* **Requirement**
Which lines in the data below contain the string "glasses"? Show each one.

* **Data to examine**
= = = = = = =
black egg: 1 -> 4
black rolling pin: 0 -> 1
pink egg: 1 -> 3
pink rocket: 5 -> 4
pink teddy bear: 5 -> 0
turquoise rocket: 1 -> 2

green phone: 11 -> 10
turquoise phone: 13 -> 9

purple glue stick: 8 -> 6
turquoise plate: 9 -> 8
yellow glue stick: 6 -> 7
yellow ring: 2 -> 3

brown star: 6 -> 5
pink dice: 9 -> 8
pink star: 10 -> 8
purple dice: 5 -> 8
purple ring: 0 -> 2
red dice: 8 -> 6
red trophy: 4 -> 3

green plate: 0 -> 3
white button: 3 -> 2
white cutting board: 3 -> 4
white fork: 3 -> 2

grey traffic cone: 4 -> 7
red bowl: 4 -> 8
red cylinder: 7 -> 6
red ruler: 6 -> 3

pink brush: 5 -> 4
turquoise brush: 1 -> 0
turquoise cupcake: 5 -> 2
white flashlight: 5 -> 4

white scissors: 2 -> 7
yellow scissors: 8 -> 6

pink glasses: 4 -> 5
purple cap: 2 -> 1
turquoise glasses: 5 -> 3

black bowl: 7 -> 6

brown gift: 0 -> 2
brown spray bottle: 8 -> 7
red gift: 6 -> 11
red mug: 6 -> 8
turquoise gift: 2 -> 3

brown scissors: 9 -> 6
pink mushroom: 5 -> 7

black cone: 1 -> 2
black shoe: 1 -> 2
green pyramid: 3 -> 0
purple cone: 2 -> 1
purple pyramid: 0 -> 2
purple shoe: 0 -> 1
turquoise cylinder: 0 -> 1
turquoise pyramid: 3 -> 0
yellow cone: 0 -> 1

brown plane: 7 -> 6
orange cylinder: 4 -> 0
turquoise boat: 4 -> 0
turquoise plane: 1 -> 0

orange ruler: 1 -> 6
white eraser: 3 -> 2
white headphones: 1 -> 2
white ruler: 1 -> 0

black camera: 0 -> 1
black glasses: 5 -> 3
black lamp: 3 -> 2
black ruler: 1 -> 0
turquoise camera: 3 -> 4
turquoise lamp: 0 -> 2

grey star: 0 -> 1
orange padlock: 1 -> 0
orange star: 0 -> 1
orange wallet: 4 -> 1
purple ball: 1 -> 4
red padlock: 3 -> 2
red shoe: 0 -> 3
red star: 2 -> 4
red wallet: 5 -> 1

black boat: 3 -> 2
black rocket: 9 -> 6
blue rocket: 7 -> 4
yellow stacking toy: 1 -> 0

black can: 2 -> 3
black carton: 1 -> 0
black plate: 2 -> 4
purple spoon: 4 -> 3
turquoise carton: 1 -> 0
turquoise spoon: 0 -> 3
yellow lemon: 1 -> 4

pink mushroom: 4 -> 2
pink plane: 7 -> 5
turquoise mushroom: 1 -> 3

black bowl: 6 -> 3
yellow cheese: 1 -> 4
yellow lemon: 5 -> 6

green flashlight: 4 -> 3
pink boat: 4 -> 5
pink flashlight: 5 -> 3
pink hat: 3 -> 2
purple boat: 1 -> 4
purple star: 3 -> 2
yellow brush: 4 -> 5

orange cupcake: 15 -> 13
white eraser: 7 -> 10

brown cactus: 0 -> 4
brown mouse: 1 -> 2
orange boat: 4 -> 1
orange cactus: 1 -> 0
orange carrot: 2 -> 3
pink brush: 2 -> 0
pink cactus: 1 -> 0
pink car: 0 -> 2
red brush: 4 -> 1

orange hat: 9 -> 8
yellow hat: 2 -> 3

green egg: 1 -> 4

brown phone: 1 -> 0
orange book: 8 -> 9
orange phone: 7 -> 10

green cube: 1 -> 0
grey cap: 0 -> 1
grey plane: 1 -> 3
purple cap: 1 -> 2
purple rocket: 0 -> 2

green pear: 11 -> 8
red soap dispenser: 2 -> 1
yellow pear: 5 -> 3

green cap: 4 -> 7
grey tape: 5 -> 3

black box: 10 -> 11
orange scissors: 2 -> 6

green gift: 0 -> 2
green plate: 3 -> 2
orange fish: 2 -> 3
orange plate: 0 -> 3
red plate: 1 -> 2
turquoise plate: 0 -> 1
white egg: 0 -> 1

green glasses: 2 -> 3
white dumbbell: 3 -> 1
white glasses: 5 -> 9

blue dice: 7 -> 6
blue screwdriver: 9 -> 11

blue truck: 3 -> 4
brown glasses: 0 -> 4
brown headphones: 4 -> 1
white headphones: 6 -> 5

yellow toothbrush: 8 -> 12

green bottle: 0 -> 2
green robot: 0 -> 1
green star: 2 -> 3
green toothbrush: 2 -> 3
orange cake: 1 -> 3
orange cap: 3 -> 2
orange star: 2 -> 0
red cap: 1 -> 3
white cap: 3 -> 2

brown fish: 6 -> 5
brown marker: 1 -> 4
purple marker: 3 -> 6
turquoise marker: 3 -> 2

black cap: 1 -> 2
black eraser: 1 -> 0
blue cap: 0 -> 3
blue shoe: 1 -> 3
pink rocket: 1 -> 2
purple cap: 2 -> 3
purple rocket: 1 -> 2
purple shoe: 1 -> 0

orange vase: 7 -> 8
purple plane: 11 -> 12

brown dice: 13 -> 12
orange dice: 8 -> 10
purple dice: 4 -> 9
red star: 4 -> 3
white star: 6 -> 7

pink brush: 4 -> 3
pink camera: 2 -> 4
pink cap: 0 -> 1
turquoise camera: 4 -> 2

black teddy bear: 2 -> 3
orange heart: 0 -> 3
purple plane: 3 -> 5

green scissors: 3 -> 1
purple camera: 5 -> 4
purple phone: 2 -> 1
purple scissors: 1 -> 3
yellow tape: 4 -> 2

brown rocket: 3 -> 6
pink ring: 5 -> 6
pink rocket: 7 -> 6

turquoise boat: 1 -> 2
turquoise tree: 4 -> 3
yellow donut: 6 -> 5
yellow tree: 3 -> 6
= = = = = = =
* **Response below**
pink glasses: 4 -> 5
turquoise glasses: 5 -> 3
black glasses: 5 -> 3
green glasses: 2 -> 3
white glasses: 5 -> 9
brown glasses: 0 -> 4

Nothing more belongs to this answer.